▶ _WHAT IS REQUIRED_
Search the records for the string "scissors". Copy each line where it occurs.

▶ _GIVEN RECORDS_
════════════════

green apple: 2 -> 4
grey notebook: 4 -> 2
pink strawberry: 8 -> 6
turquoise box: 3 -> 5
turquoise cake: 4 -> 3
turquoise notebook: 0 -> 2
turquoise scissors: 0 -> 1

════════════════

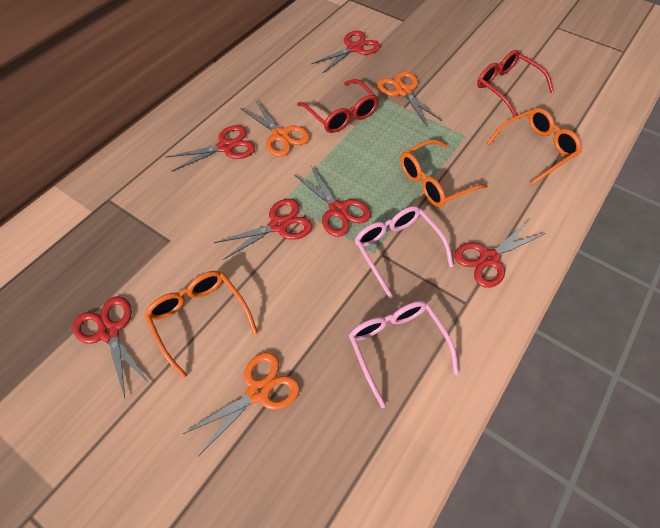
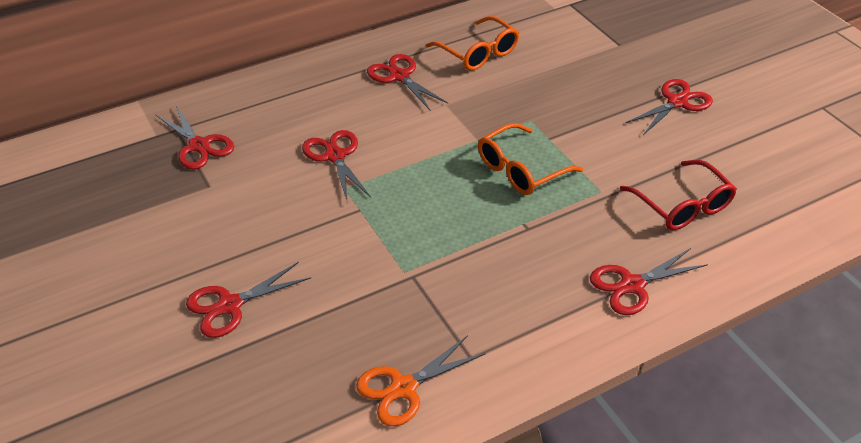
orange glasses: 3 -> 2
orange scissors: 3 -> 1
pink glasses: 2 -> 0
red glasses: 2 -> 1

════════════════

▶ _TASK RESPONSE_
turquoise scissors: 0 -> 1
orange scissors: 3 -> 1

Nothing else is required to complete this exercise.